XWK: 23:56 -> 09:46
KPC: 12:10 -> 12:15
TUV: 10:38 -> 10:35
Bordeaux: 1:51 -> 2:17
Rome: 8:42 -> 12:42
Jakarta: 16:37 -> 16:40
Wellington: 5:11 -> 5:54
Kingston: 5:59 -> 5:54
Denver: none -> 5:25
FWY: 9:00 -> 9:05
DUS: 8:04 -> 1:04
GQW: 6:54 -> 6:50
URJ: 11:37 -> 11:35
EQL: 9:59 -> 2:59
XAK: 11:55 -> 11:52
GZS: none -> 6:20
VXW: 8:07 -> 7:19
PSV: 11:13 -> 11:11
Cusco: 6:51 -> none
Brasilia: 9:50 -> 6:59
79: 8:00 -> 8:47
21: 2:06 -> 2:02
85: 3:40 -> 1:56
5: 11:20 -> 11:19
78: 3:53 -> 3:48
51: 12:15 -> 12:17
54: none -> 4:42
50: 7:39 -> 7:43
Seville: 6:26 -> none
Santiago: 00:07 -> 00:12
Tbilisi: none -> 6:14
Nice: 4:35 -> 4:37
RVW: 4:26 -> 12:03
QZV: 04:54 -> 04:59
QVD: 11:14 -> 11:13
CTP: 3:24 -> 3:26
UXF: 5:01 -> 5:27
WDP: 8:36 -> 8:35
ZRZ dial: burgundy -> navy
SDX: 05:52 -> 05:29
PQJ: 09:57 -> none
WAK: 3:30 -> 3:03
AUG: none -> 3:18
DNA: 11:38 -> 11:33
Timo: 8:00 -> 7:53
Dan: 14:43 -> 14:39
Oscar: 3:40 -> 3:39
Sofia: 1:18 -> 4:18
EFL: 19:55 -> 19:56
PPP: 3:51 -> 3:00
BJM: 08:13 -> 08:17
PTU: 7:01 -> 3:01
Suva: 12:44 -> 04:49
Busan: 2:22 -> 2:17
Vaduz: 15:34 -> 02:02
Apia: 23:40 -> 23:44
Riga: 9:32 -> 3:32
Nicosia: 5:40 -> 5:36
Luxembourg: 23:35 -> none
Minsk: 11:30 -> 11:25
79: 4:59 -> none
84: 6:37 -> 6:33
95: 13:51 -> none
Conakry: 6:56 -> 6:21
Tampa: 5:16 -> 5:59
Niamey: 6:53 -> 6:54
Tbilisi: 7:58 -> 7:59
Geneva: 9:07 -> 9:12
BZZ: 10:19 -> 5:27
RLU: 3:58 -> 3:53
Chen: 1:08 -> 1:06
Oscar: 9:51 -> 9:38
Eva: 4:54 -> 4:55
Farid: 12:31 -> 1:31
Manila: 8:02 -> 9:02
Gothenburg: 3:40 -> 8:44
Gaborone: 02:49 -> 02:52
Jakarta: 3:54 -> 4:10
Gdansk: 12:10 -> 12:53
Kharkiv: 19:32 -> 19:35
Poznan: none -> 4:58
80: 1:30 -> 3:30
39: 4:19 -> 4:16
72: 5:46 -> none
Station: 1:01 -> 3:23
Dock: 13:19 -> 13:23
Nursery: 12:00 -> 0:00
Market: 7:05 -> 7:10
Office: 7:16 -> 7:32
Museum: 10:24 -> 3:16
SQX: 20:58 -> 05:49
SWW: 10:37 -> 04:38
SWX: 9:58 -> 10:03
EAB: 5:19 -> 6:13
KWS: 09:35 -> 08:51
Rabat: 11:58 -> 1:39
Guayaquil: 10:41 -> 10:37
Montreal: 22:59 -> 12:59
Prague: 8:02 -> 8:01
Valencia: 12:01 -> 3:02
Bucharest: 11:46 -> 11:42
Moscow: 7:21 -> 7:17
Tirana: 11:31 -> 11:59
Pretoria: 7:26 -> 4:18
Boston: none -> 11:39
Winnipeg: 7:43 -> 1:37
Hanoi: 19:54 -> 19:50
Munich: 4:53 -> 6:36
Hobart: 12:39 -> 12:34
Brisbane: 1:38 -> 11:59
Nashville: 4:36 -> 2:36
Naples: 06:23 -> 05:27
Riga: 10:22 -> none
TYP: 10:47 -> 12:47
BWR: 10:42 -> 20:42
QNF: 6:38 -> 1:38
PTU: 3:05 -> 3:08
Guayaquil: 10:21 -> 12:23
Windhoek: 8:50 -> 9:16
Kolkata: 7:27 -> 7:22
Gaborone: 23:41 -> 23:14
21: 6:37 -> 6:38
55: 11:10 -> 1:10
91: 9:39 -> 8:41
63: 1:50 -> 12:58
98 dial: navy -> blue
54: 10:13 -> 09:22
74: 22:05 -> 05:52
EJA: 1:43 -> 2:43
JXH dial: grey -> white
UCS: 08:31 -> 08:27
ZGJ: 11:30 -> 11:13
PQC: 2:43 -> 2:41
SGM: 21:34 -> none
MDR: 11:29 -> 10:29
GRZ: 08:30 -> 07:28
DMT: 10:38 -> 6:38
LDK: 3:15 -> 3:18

----

Reproduce all of the entries, switching every occurrence of "dial" to "face" and leaving everything else unchanged.

XWK: 23:56 -> 09:46
KPC: 12:10 -> 12:15
TUV: 10:38 -> 10:35
Bordeaux: 1:51 -> 2:17
Rome: 8:42 -> 12:42
Jakarta: 16:37 -> 16:40
Wellington: 5:11 -> 5:54
Kingston: 5:59 -> 5:54
Denver: none -> 5:25
FWY: 9:00 -> 9:05
DUS: 8:04 -> 1:04
GQW: 6:54 -> 6:50
URJ: 11:37 -> 11:35
EQL: 9:59 -> 2:59
XAK: 11:55 -> 11:52
GZS: none -> 6:20
VXW: 8:07 -> 7:19
PSV: 11:13 -> 11:11
Cusco: 6:51 -> none
Brasilia: 9:50 -> 6:59
79: 8:00 -> 8:47
21: 2:06 -> 2:02
85: 3:40 -> 1:56
5: 11:20 -> 11:19
78: 3:53 -> 3:48
51: 12:15 -> 12:17
54: none -> 4:42
50: 7:39 -> 7:43
Seville: 6:26 -> none
Santiago: 00:07 -> 00:12
Tbilisi: none -> 6:14
Nice: 4:35 -> 4:37
RVW: 4:26 -> 12:03
QZV: 04:54 -> 04:59
QVD: 11:14 -> 11:13
CTP: 3:24 -> 3:26
UXF: 5:01 -> 5:27
WDP: 8:36 -> 8:35
ZRZ face: burgundy -> navy
SDX: 05:52 -> 05:29
PQJ: 09:57 -> none
WAK: 3:30 -> 3:03
AUG: none -> 3:18
DNA: 11:38 -> 11:33
Timo: 8:00 -> 7:53
Dan: 14:43 -> 14:39
Oscar: 3:40 -> 3:39
Sofia: 1:18 -> 4:18
EFL: 19:55 -> 19:56
PPP: 3:51 -> 3:00
BJM: 08:13 -> 08:17
PTU: 7:01 -> 3:01
Suva: 12:44 -> 04:49
Busan: 2:22 -> 2:17
Vaduz: 15:34 -> 02:02
Apia: 23:40 -> 23:44
Riga: 9:32 -> 3:32
Nicosia: 5:40 -> 5:36
Luxembourg: 23:35 -> none
Minsk: 11:30 -> 11:25
79: 4:59 -> none
84: 6:37 -> 6:33
95: 13:51 -> none
Conakry: 6:56 -> 6:21
Tampa: 5:16 -> 5:59
Niamey: 6:53 -> 6:54
Tbilisi: 7:58 -> 7:59
Geneva: 9:07 -> 9:12
BZZ: 10:19 -> 5:27
RLU: 3:58 -> 3:53
Chen: 1:08 -> 1:06
Oscar: 9:51 -> 9:38
Eva: 4:54 -> 4:55
Farid: 12:31 -> 1:31
Manila: 8:02 -> 9:02
Gothenburg: 3:40 -> 8:44
Gaborone: 02:49 -> 02:52
Jakarta: 3:54 -> 4:10
Gdansk: 12:10 -> 12:53
Kharkiv: 19:32 -> 19:35
Poznan: none -> 4:58
80: 1:30 -> 3:30
39: 4:19 -> 4:16
72: 5:46 -> none
Station: 1:01 -> 3:23
Dock: 13:19 -> 13:23
Nursery: 12:00 -> 0:00
Market: 7:05 -> 7:10
Office: 7:16 -> 7:32
Museum: 10:24 -> 3:16
SQX: 20:58 -> 05:49
SWW: 10:37 -> 04:38
SWX: 9:58 -> 10:03
EAB: 5:19 -> 6:13
KWS: 09:35 -> 08:51
Rabat: 11:58 -> 1:39
Guayaquil: 10:41 -> 10:37
Montreal: 22:59 -> 12:59
Prague: 8:02 -> 8:01
Valencia: 12:01 -> 3:02
Bucharest: 11:46 -> 11:42
Moscow: 7:21 -> 7:17
Tirana: 11:31 -> 11:59
Pretoria: 7:26 -> 4:18
Boston: none -> 11:39
Winnipeg: 7:43 -> 1:37
Hanoi: 19:54 -> 19:50
Munich: 4:53 -> 6:36
Hobart: 12:39 -> 12:34
Brisbane: 1:38 -> 11:59
Nashville: 4:36 -> 2:36
Naples: 06:23 -> 05:27
Riga: 10:22 -> none
TYP: 10:47 -> 12:47
BWR: 10:42 -> 20:42
QNF: 6:38 -> 1:38
PTU: 3:05 -> 3:08
Guayaquil: 10:21 -> 12:23
Windhoek: 8:50 -> 9:16
Kolkata: 7:27 -> 7:22
Gaborone: 23:41 -> 23:14
21: 6:37 -> 6:38
55: 11:10 -> 1:10
91: 9:39 -> 8:41
63: 1:50 -> 12:58
98 face: navy -> blue
54: 10:13 -> 09:22
74: 22:05 -> 05:52
EJA: 1:43 -> 2:43
JXH face: grey -> white
UCS: 08:31 -> 08:27
ZGJ: 11:30 -> 11:13
PQC: 2:43 -> 2:41
SGM: 21:34 -> none
MDR: 11:29 -> 10:29
GRZ: 08:30 -> 07:28
DMT: 10:38 -> 6:38
LDK: 3:15 -> 3:18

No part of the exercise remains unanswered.